**Work task**
Your answer must be a single number: how many lines of the data include "none".

[[ Materials provided, beginning ]]

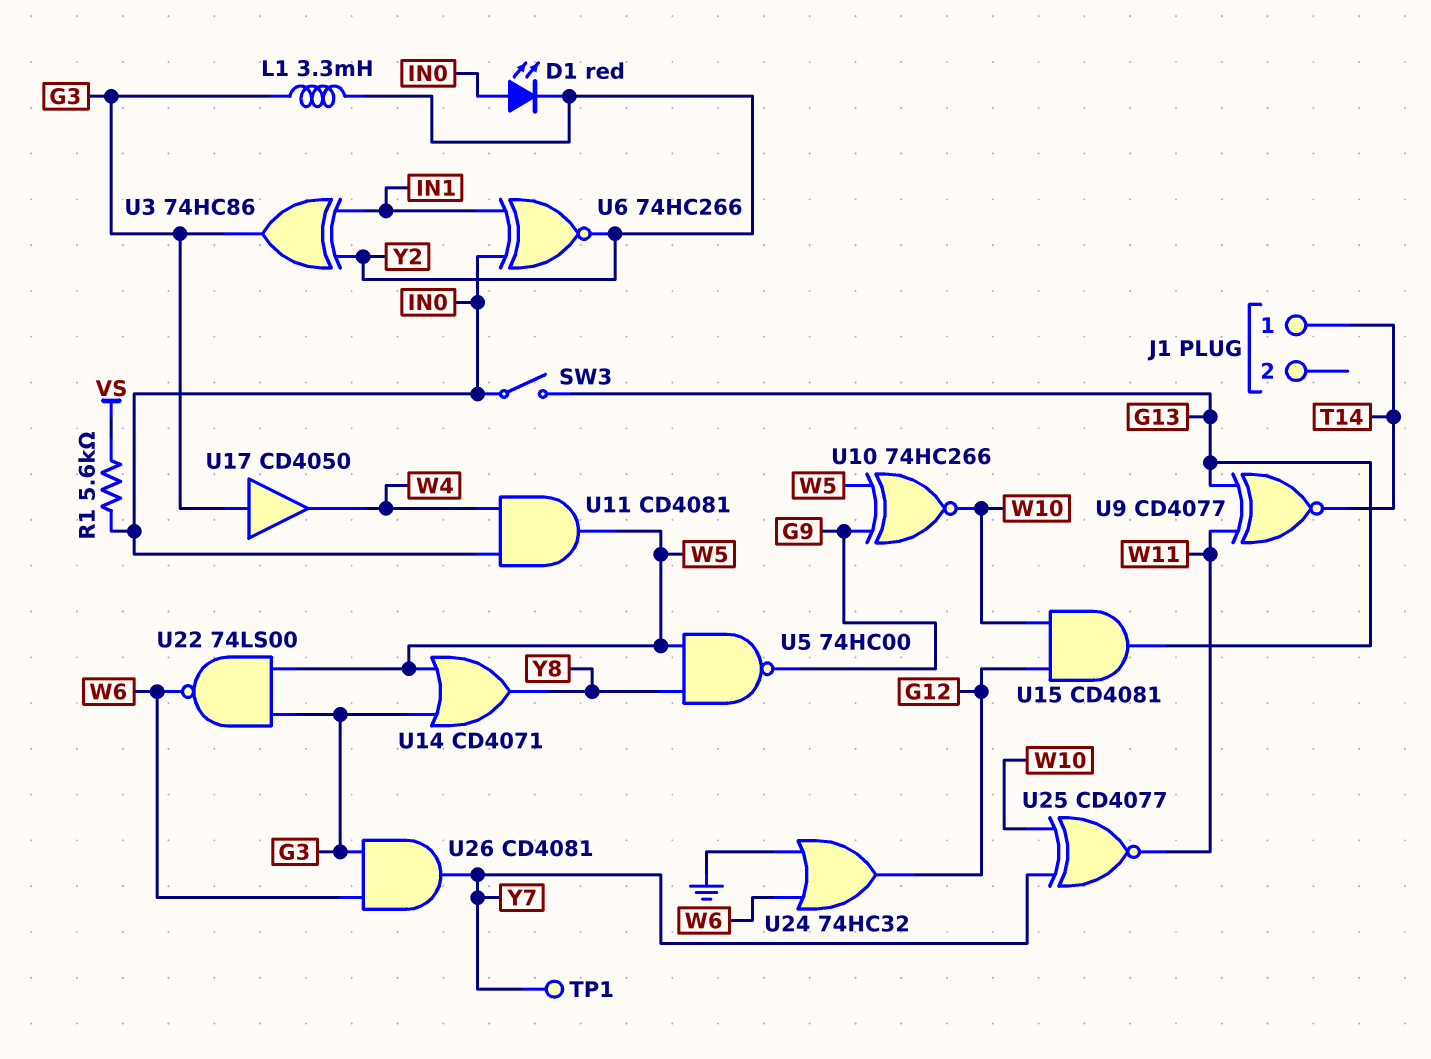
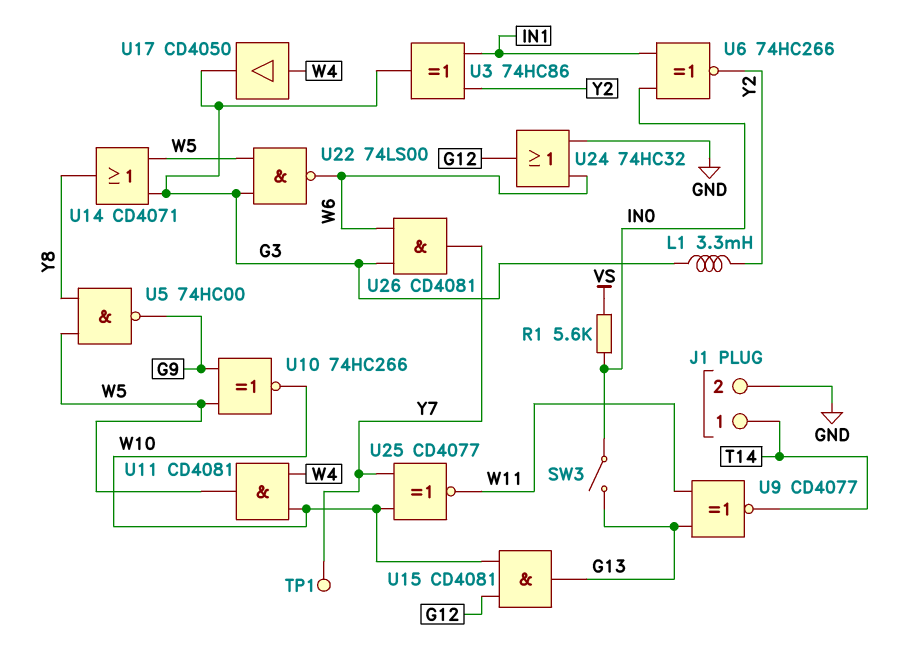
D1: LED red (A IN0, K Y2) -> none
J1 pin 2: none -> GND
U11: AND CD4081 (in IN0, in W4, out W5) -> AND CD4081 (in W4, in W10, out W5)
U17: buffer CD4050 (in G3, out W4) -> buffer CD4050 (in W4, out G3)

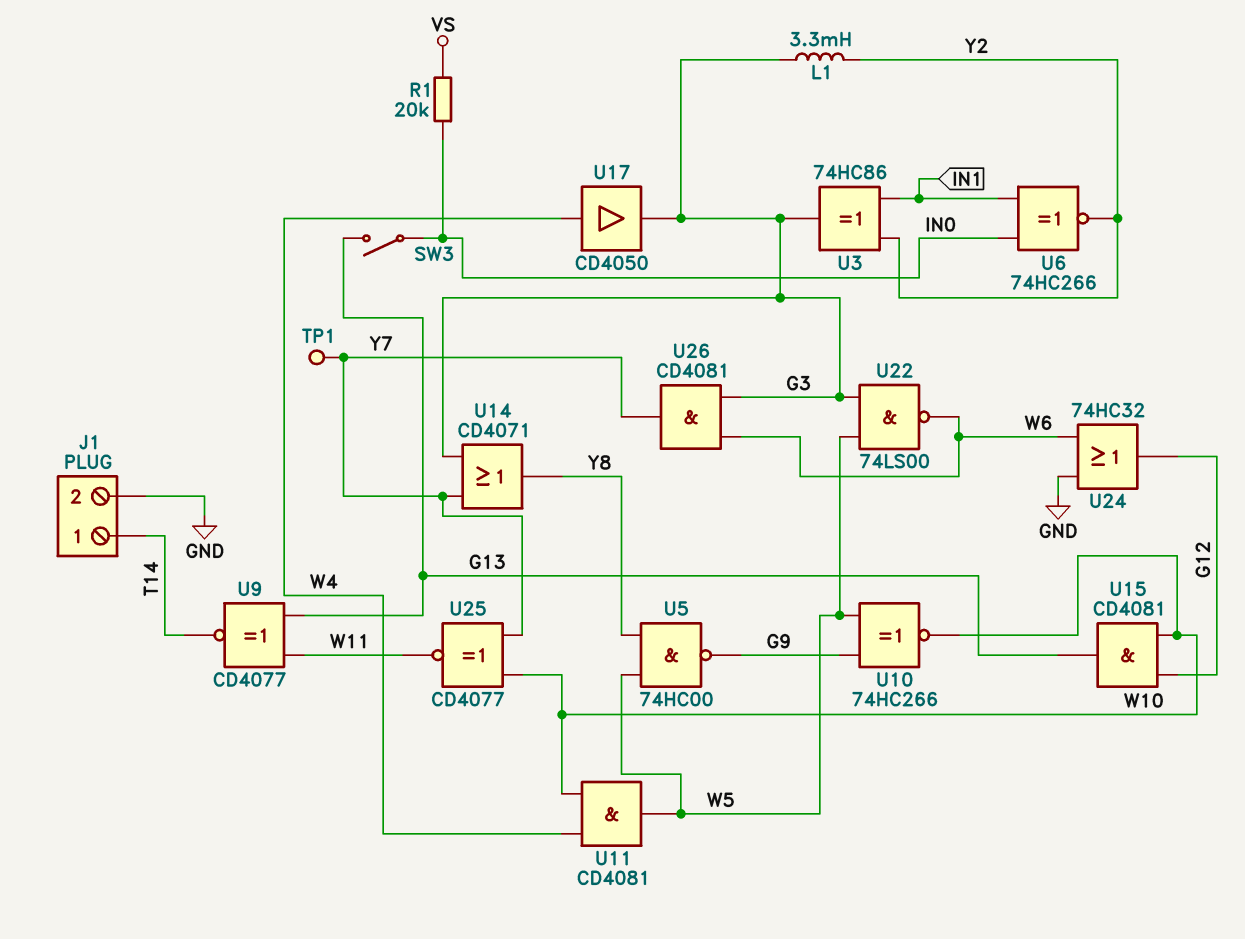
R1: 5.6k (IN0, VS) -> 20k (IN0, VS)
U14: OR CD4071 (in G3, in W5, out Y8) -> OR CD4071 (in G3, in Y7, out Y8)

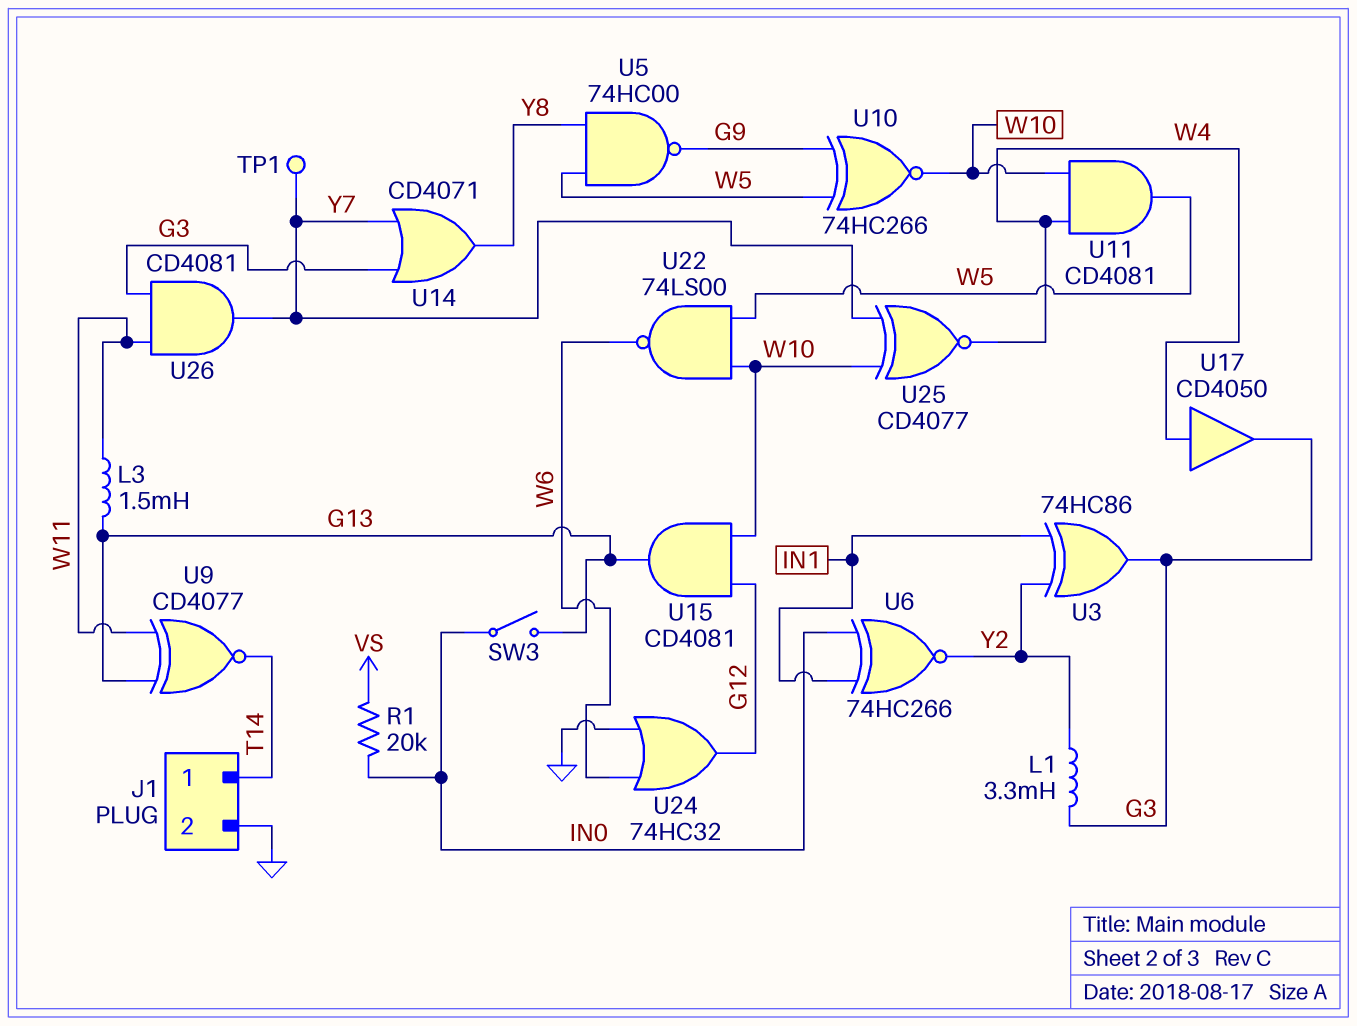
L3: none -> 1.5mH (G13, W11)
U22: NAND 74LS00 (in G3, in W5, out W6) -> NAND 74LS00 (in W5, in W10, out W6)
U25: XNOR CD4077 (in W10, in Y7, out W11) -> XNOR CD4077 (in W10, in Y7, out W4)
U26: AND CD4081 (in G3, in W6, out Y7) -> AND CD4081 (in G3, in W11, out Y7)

[[ Materials provided, end ]]
[[ Materials provided, beginning ]]

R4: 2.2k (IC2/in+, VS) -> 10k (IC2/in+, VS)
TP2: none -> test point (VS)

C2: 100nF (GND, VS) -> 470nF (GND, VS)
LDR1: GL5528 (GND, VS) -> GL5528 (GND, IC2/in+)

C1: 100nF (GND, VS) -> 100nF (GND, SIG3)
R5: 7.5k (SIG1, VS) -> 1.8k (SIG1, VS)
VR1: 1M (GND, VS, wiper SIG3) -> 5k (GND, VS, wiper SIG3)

[[ Materials provided, end ]]
[[ Materials provided, beginning ]]

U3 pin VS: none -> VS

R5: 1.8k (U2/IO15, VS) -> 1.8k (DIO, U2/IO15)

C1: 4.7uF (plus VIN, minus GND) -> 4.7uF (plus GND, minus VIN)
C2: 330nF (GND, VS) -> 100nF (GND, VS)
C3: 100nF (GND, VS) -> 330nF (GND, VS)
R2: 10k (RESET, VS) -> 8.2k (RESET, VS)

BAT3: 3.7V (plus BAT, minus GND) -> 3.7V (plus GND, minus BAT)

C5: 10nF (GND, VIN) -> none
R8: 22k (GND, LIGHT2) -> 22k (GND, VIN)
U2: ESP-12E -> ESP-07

[[ Materials provided, end ]]

**Solution**
6